**Exercise**
Please copy out each line of the records below, character for character.

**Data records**
## start

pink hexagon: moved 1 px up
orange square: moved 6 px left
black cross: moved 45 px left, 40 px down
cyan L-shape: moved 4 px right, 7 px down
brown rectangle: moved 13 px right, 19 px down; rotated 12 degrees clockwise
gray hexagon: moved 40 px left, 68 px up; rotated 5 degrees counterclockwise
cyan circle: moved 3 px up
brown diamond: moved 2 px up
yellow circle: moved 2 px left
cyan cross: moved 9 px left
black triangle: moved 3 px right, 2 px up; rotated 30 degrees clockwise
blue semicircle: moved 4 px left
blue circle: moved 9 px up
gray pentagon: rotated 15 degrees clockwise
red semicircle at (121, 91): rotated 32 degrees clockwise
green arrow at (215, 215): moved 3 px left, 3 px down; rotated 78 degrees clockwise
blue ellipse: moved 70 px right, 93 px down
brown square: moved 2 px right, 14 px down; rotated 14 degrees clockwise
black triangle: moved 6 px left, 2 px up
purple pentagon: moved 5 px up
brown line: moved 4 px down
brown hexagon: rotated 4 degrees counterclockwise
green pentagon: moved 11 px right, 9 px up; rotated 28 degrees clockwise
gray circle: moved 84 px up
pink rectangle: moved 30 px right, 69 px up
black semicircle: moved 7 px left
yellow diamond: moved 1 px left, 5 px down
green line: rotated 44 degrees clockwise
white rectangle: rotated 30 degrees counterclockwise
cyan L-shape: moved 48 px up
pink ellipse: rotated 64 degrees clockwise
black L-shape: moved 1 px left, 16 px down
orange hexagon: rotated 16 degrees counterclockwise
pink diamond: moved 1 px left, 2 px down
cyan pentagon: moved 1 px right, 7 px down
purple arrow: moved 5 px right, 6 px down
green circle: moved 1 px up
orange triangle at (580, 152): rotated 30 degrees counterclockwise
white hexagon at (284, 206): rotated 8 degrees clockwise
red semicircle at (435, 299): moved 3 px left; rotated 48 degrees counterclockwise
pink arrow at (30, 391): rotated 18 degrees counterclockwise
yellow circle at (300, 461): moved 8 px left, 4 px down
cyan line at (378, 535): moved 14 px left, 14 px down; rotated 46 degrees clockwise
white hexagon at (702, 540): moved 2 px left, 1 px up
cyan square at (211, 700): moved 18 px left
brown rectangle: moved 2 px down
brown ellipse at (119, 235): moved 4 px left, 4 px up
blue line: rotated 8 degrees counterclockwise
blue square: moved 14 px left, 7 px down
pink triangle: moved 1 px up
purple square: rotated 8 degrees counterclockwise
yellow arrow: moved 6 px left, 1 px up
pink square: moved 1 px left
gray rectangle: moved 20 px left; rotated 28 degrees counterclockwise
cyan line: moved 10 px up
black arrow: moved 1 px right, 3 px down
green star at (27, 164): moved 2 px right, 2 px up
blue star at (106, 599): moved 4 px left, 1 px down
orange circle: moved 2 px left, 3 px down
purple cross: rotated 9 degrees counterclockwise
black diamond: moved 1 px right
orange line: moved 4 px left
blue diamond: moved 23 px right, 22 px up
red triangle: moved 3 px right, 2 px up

## end

**Exercise response**
pink hexagon: moved 1 px up
orange square: moved 6 px left
black cross: moved 45 px left, 40 px down
cyan L-shape: moved 4 px right, 7 px down
brown rectangle: moved 13 px right, 19 px down; rotated 12 degrees clockwise
gray hexagon: moved 40 px left, 68 px up; rotated 5 degrees counterclockwise
cyan circle: moved 3 px up
brown diamond: moved 2 px up
yellow circle: moved 2 px left
cyan cross: moved 9 px left
black triangle: moved 3 px right, 2 px up; rotated 30 degrees clockwise
blue semicircle: moved 4 px left
blue circle: moved 9 px up
gray pentagon: rotated 15 degrees clockwise
red semicircle at (121, 91): rotated 32 degrees clockwise
green arrow at (215, 215): moved 3 px left, 3 px down; rotated 78 degrees clockwise
blue ellipse: moved 70 px right, 93 px down
brown square: moved 2 px right, 14 px down; rotated 14 degrees clockwise
black triangle: moved 6 px left, 2 px up
purple pentagon: moved 5 px up
brown line: moved 4 px down
brown hexagon: rotated 4 degrees counterclockwise
green pentagon: moved 11 px right, 9 px up; rotated 28 degrees clockwise
gray circle: moved 84 px up
pink rectangle: moved 30 px right, 69 px up
black semicircle: moved 7 px left
yellow diamond: moved 1 px left, 5 px down
green line: rotated 44 degrees clockwise
white rectangle: rotated 30 degrees counterclockwise
cyan L-shape: moved 48 px up
pink ellipse: rotated 64 degrees clockwise
black L-shape: moved 1 px left, 16 px down
orange hexagon: rotated 16 degrees counterclockwise
pink diamond: moved 1 px left, 2 px down
cyan pentagon: moved 1 px right, 7 px down
purple arrow: moved 5 px right, 6 px down
green circle: moved 1 px up
orange triangle at (580, 152): rotated 30 degrees counterclockwise
white hexagon at (284, 206): rotated 8 degrees clockwise
red semicircle at (435, 299): moved 3 px left; rotated 48 degrees counterclockwise
pink arrow at (30, 391): rotated 18 degrees counterclockwise
yellow circle at (300, 461): moved 8 px left, 4 px down
cyan line at (378, 535): moved 14 px left, 14 px down; rotated 46 degrees clockwise
white hexagon at (702, 540): moved 2 px left, 1 px up
cyan square at (211, 700): moved 18 px left
brown rectangle: moved 2 px down
brown ellipse at (119, 235): moved 4 px left, 4 px up
blue line: rotated 8 degrees counterclockwise
blue square: moved 14 px left, 7 px down
pink triangle: moved 1 px up
purple square: rotated 8 degrees counterclockwise
yellow arrow: moved 6 px left, 1 px up
pink square: moved 1 px left
gray rectangle: moved 20 px left; rotated 28 degrees counterclockwise
cyan line: moved 10 px up
black arrow: moved 1 px right, 3 px down
green star at (27, 164): moved 2 px right, 2 px up
blue star at (106, 599): moved 4 px left, 1 px down
orange circle: moved 2 px left, 3 px down
purple cross: rotated 9 degrees counterclockwise
black diamond: moved 1 px right
orange line: moved 4 px left
blue diamond: moved 23 px right, 22 px up
red triangle: moved 3 px right, 2 px up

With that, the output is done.